Task goal >> Below are the records. List every line holding the word "spray".

Source data >>
##############################
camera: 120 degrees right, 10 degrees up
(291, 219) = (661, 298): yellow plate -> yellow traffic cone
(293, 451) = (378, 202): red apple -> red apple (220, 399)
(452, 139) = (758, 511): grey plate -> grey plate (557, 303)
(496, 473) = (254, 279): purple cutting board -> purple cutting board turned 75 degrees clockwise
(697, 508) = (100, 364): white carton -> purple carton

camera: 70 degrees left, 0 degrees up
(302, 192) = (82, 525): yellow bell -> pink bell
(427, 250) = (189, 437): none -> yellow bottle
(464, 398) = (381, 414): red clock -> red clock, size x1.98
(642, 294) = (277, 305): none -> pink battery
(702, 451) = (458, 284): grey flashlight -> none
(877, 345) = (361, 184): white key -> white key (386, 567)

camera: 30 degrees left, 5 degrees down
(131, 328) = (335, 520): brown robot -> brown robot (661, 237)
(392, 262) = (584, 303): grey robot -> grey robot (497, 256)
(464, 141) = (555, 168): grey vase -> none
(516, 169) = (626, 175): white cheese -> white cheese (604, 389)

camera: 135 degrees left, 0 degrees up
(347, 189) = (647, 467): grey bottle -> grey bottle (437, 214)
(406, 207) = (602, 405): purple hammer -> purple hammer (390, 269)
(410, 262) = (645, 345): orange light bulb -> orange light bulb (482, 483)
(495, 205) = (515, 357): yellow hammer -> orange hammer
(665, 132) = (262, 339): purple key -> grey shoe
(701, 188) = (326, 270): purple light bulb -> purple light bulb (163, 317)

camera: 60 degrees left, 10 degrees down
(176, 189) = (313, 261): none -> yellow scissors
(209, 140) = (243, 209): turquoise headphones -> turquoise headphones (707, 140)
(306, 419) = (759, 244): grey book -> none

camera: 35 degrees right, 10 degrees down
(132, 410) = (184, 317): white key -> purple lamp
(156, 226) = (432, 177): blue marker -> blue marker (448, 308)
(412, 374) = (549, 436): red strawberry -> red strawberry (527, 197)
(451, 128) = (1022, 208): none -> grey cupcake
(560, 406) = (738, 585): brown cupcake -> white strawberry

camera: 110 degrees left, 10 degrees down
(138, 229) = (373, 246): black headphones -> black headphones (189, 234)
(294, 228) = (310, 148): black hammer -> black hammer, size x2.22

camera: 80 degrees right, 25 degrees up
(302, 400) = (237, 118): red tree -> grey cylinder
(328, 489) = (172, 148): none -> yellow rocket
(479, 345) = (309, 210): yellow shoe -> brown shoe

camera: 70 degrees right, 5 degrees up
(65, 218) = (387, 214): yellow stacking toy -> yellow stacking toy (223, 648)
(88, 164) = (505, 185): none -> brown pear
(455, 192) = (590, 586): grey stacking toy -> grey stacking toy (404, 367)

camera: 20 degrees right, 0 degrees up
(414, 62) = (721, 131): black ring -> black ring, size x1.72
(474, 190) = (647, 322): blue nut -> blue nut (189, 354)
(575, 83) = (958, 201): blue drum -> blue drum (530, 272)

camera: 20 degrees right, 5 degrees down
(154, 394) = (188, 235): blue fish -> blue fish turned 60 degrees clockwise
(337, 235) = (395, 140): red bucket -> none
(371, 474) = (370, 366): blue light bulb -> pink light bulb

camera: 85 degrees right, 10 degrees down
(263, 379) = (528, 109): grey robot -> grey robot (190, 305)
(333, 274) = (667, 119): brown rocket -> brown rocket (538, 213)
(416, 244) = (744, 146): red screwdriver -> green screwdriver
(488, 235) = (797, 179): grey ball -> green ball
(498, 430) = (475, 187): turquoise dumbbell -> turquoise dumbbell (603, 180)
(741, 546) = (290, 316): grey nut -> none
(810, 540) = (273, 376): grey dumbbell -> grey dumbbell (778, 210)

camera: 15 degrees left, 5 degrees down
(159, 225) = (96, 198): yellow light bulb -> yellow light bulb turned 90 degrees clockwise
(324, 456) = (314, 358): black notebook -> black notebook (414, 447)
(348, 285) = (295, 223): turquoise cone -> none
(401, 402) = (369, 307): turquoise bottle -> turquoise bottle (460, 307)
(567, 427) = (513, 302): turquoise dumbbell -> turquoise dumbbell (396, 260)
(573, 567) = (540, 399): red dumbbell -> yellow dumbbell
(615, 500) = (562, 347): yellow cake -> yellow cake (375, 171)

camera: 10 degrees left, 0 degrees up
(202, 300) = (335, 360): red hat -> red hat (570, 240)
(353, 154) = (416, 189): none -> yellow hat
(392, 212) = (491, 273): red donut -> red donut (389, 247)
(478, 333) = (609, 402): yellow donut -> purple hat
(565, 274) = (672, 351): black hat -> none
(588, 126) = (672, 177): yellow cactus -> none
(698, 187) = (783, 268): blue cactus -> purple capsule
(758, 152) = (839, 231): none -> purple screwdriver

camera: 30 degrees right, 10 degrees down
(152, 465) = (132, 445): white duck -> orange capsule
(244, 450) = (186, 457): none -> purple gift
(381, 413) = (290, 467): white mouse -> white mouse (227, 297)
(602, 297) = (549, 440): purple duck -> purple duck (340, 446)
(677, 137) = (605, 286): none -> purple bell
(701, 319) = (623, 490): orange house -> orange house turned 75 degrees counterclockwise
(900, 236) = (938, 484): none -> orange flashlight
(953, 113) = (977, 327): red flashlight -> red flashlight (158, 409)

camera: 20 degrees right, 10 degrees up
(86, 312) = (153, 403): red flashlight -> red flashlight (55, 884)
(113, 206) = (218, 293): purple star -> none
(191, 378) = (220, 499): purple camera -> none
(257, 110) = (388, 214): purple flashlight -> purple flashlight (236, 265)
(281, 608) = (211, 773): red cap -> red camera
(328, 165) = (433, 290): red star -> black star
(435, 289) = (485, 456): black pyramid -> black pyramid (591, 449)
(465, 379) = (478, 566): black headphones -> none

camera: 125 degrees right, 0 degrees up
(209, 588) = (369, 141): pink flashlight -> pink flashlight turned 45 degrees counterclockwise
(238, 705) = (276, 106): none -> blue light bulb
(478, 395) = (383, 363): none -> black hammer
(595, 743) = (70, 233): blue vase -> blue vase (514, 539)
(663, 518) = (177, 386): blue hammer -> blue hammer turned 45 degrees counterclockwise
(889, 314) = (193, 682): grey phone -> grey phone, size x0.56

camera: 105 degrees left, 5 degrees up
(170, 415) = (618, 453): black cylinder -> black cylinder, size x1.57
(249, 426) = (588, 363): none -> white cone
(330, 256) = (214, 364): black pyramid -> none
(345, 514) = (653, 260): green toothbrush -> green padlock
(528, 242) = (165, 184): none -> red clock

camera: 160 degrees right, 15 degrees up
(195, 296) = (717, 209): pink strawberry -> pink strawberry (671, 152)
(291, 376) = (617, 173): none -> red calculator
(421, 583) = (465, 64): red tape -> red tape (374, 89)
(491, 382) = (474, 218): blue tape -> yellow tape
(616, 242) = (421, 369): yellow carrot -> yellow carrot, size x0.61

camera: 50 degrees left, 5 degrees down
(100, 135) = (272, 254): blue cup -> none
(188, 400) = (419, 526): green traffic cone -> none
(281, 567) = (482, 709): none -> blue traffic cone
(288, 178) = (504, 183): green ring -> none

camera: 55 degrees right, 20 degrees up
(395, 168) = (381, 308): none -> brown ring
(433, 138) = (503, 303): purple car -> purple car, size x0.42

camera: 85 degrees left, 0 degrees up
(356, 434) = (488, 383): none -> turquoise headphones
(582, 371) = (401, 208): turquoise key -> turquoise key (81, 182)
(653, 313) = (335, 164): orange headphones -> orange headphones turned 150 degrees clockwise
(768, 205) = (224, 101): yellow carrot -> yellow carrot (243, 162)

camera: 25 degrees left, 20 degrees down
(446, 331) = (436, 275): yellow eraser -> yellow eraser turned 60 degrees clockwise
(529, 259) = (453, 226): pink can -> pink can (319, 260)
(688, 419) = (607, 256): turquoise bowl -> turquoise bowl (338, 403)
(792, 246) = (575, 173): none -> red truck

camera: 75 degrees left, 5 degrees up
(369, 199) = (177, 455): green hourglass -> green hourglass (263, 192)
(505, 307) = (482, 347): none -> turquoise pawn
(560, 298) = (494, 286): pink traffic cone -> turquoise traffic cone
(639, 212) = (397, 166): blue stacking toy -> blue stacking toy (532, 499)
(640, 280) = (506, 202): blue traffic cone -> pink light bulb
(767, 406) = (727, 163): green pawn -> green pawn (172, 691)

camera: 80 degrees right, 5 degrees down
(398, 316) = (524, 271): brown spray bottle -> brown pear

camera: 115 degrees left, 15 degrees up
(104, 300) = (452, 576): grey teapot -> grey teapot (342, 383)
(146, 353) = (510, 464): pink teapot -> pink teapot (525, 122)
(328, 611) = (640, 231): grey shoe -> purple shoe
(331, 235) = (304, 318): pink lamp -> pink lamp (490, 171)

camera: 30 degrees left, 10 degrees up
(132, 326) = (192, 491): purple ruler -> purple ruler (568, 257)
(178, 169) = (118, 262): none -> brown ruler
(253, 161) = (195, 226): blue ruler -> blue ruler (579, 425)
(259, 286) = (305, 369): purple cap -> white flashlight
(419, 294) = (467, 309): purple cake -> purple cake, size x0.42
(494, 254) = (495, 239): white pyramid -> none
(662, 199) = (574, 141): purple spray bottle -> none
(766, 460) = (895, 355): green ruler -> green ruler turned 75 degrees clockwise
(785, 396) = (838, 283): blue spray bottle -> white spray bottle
##############################
Response >>
(398, 316) = (524, 271): brown spray bottle -> brown pear
(662, 199) = (574, 141): purple spray bottle -> none
(785, 396) = (838, 283): blue spray bottle -> white spray bottle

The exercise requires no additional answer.